Extracted records
Segment Open

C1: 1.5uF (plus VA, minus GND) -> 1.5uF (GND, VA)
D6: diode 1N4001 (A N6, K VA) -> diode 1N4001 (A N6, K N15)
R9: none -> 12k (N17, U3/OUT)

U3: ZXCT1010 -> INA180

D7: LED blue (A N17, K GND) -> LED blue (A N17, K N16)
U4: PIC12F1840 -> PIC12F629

Segment Closed
Segment Open

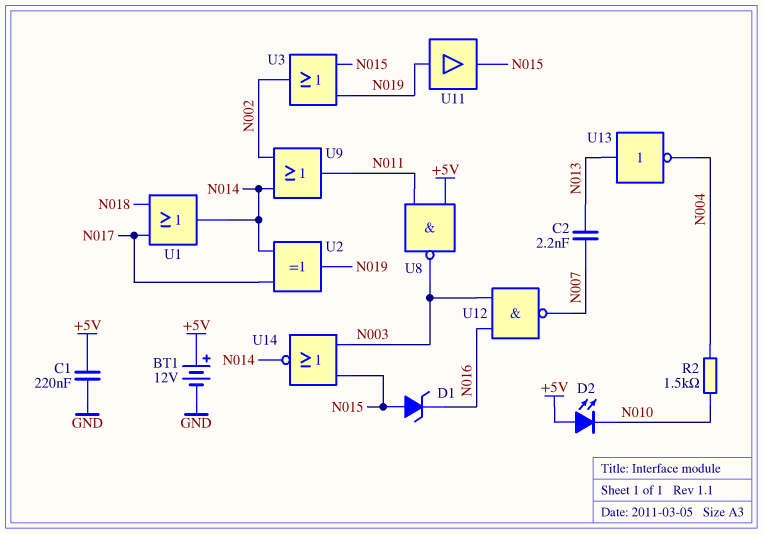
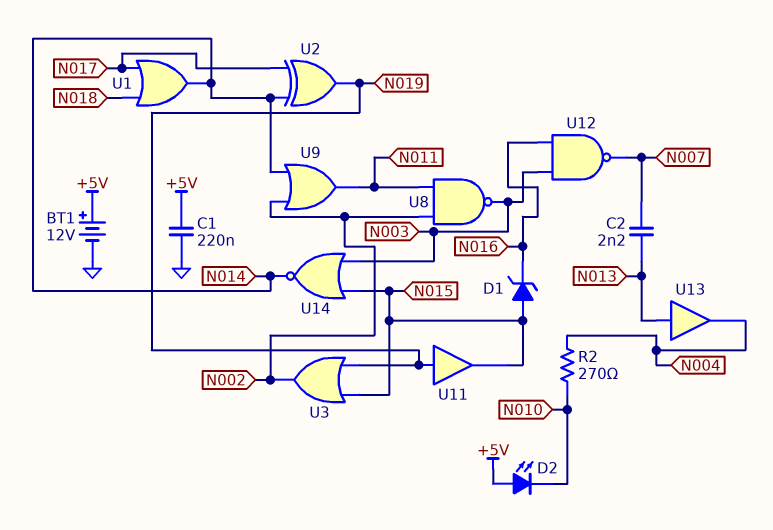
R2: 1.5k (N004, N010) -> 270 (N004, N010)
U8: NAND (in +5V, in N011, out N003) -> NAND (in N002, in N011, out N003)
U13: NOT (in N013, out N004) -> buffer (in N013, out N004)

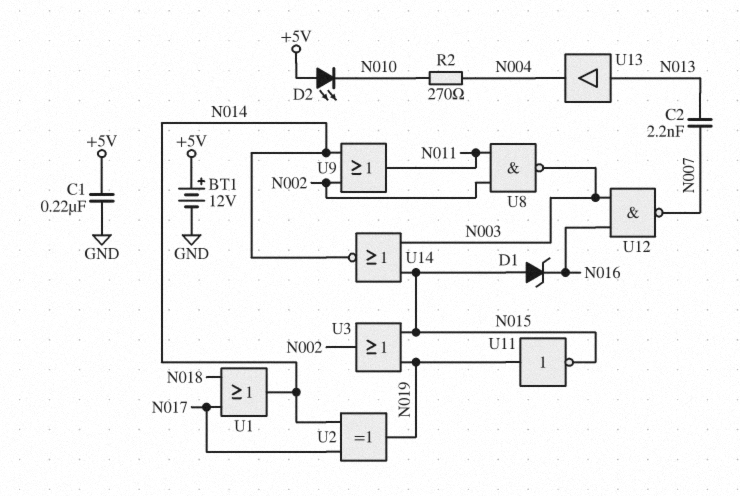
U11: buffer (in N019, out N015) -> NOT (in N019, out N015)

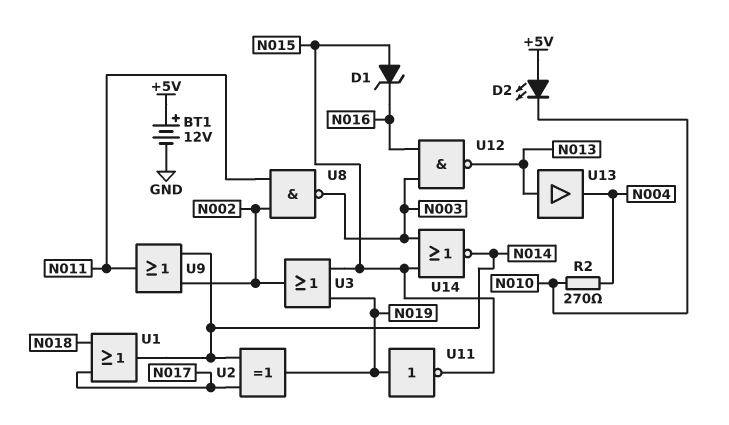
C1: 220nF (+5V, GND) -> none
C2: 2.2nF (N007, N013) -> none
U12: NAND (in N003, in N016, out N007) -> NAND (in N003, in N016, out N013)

Segment Closed

Using the records above, select and copy every line that has the word "NAND".

U8: NAND (in +5V, in N011, out N003) -> NAND (in N002, in N011, out N003)
U12: NAND (in N003, in N016, out N007) -> NAND (in N003, in N016, out N013)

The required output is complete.